EXERCISE DIRECTIONS:
Each line of the data that includes "XNOR" must be copied.

EXTRACTED RECORDS:
|---|
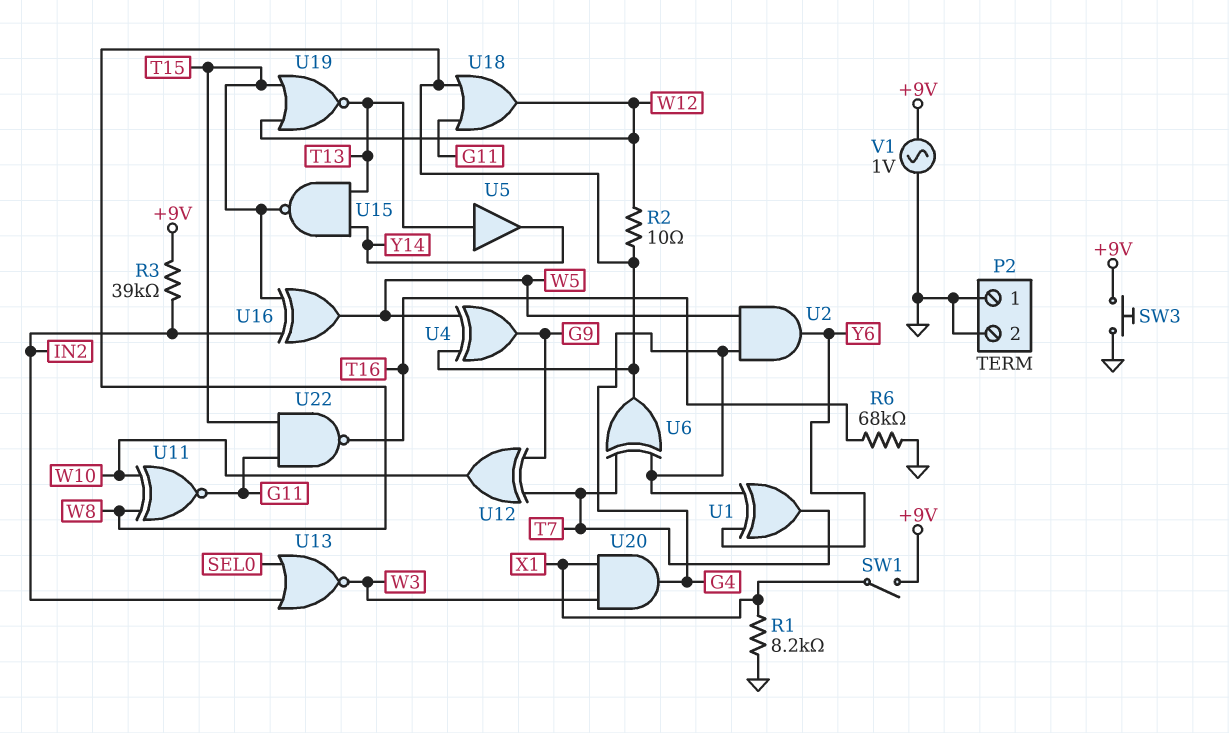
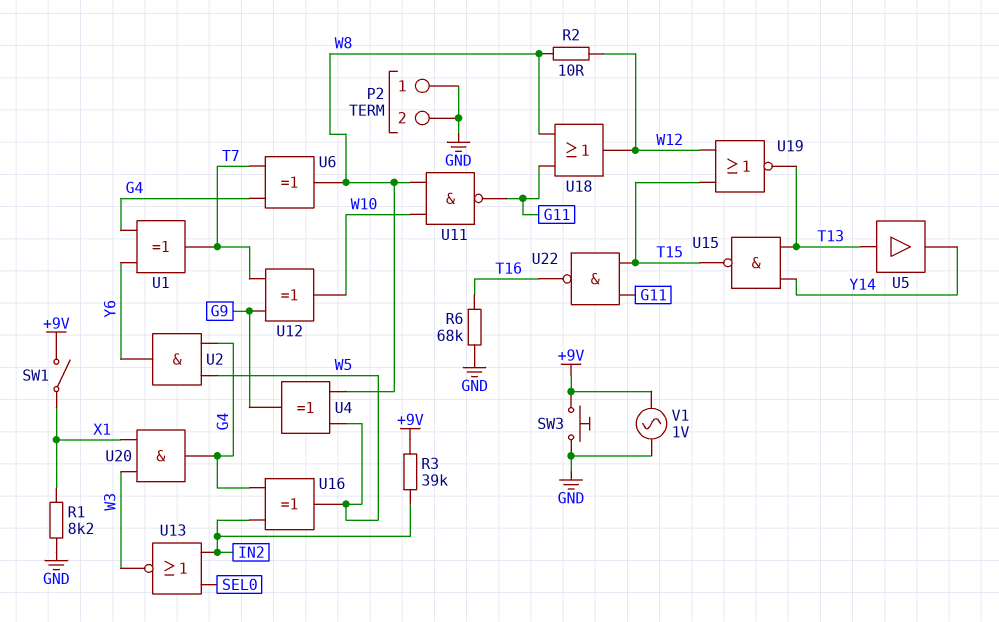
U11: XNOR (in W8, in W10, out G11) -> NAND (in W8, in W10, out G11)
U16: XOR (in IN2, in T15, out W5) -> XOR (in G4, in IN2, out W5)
|---|
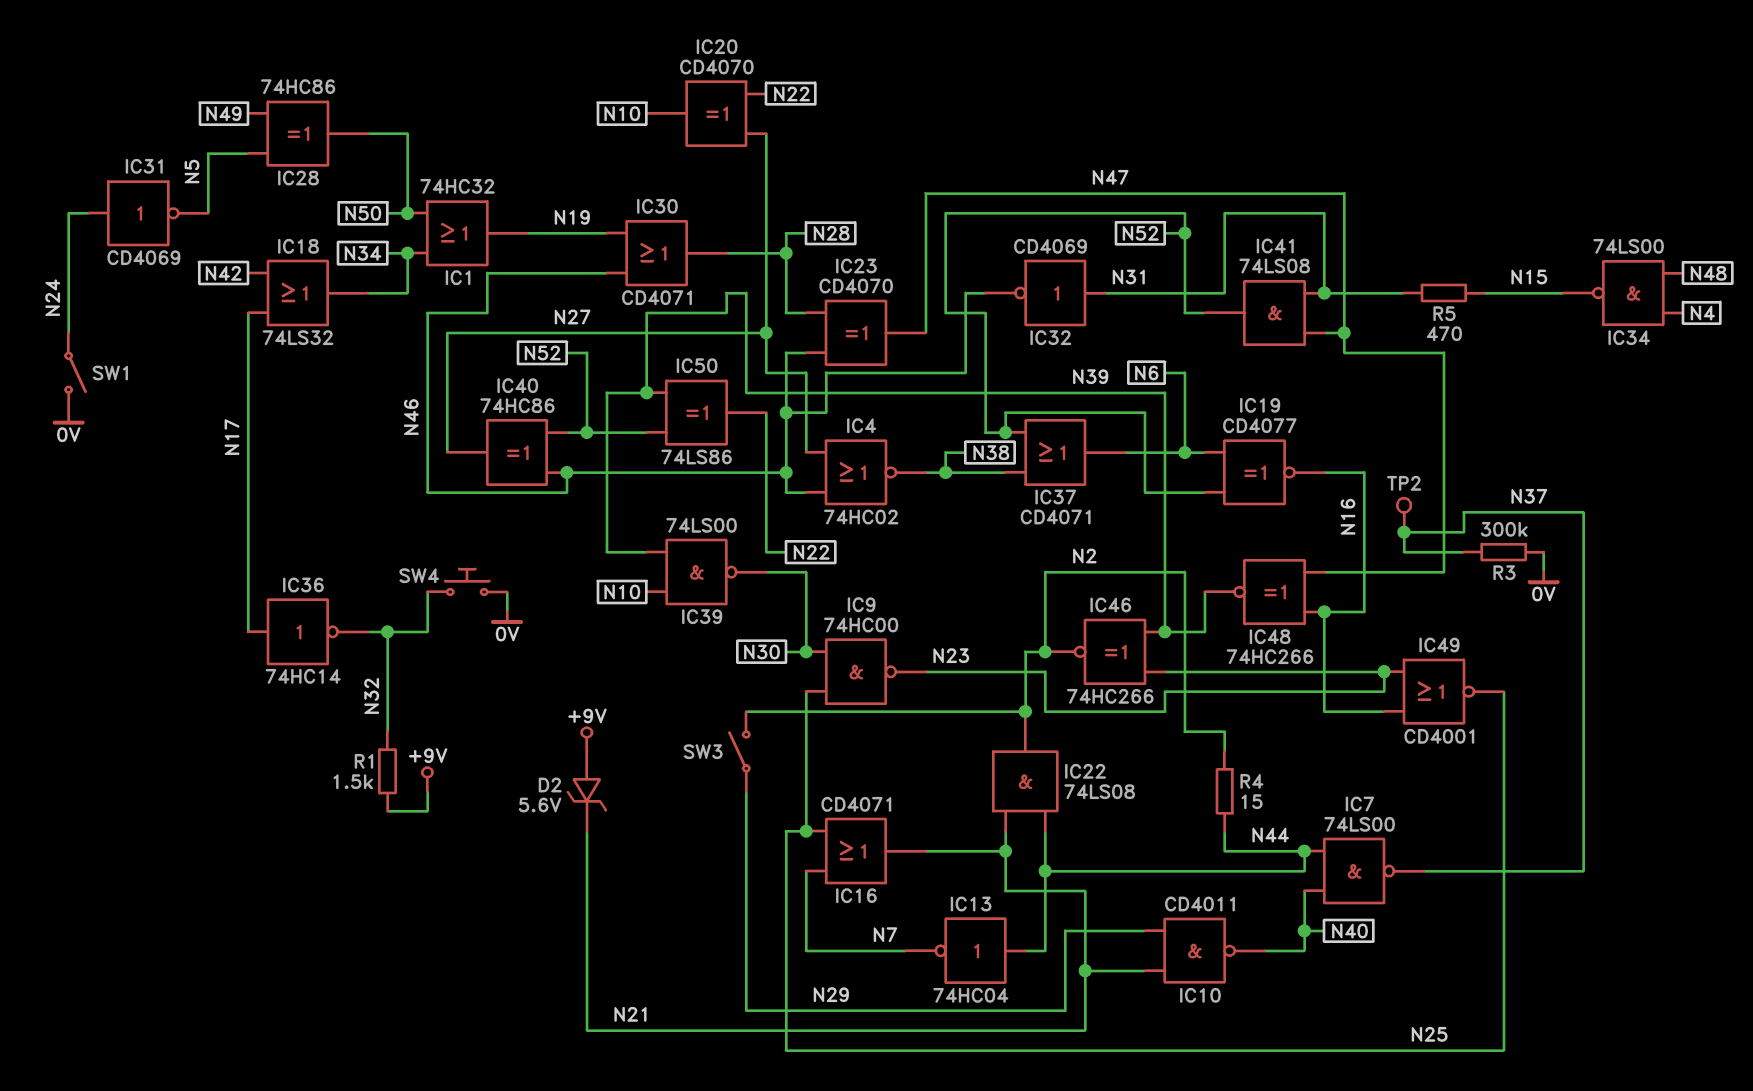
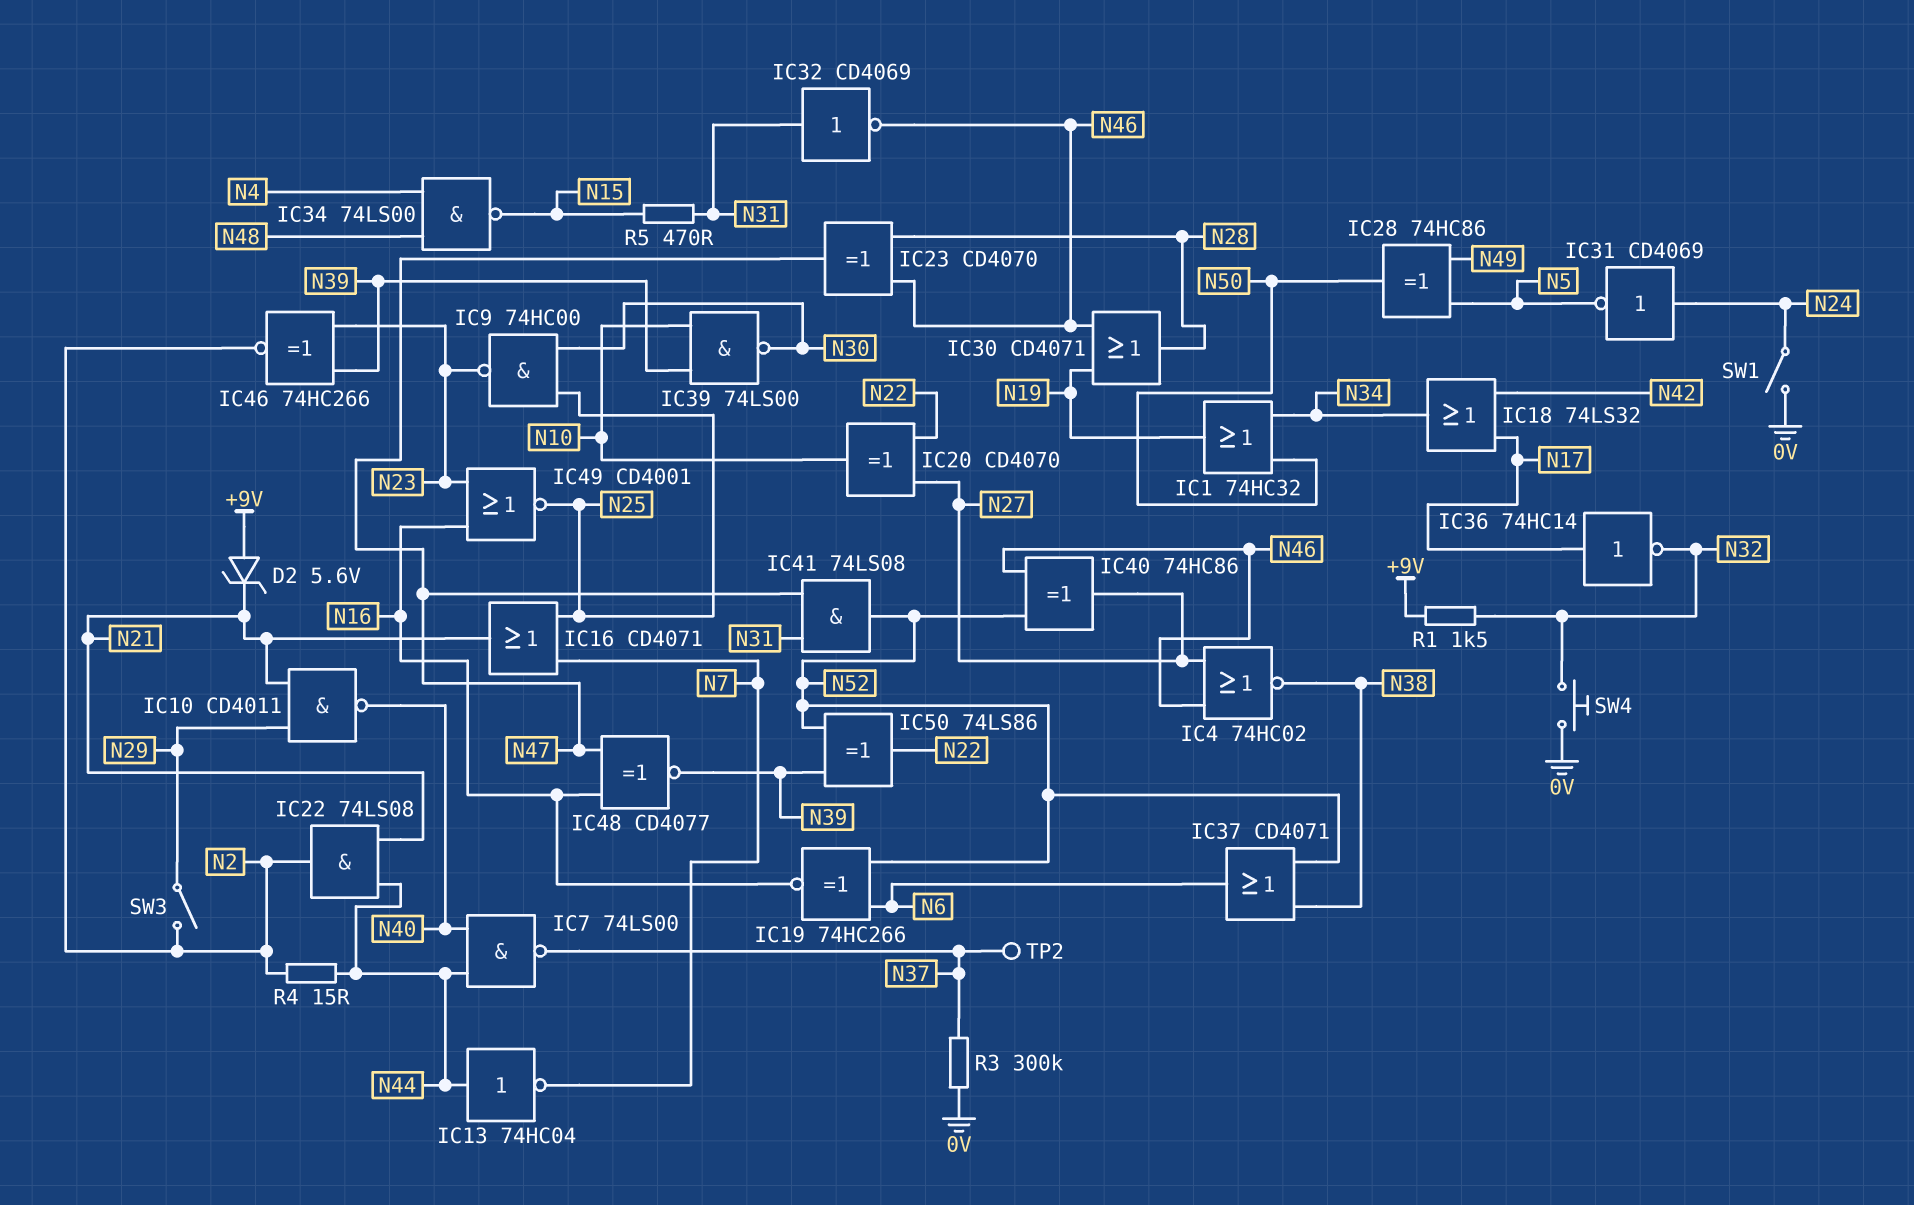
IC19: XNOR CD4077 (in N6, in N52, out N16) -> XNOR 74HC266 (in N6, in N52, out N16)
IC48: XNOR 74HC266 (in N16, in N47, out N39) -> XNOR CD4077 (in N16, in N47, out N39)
|---|
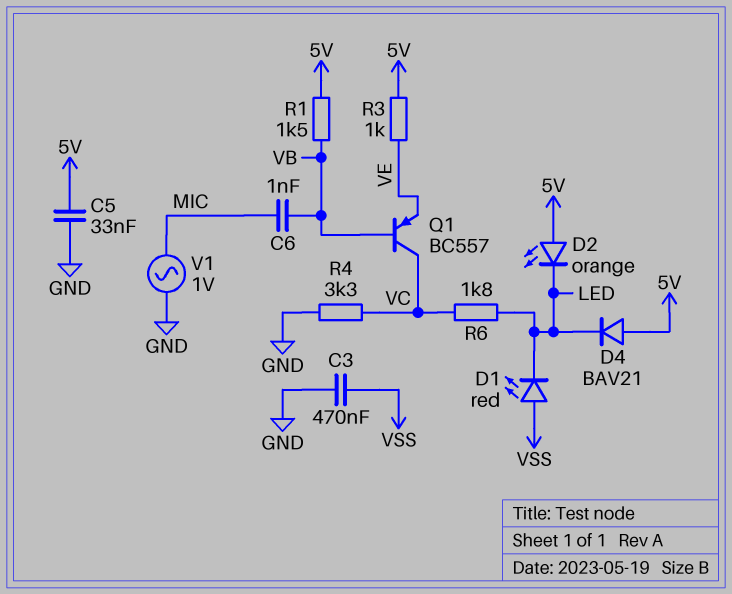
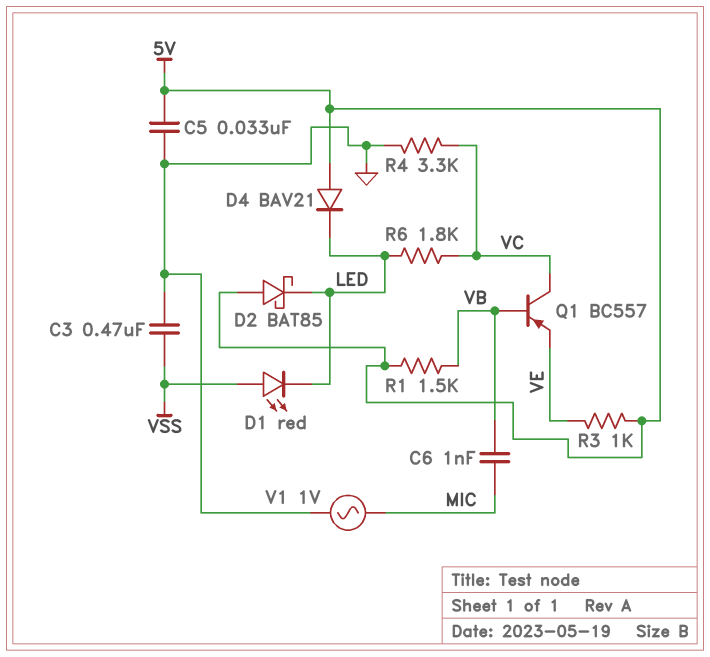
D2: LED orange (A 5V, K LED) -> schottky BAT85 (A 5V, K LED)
|---|
TASK OUTPUT:
U11: XNOR (in W8, in W10, out G11) -> NAND (in W8, in W10, out G11)
IC19: XNOR CD4077 (in N6, in N52, out N16) -> XNOR 74HC266 (in N6, in N52, out N16)
IC48: XNOR 74HC266 (in N16, in N47, out N39) -> XNOR CD4077 (in N16, in N47, out N39)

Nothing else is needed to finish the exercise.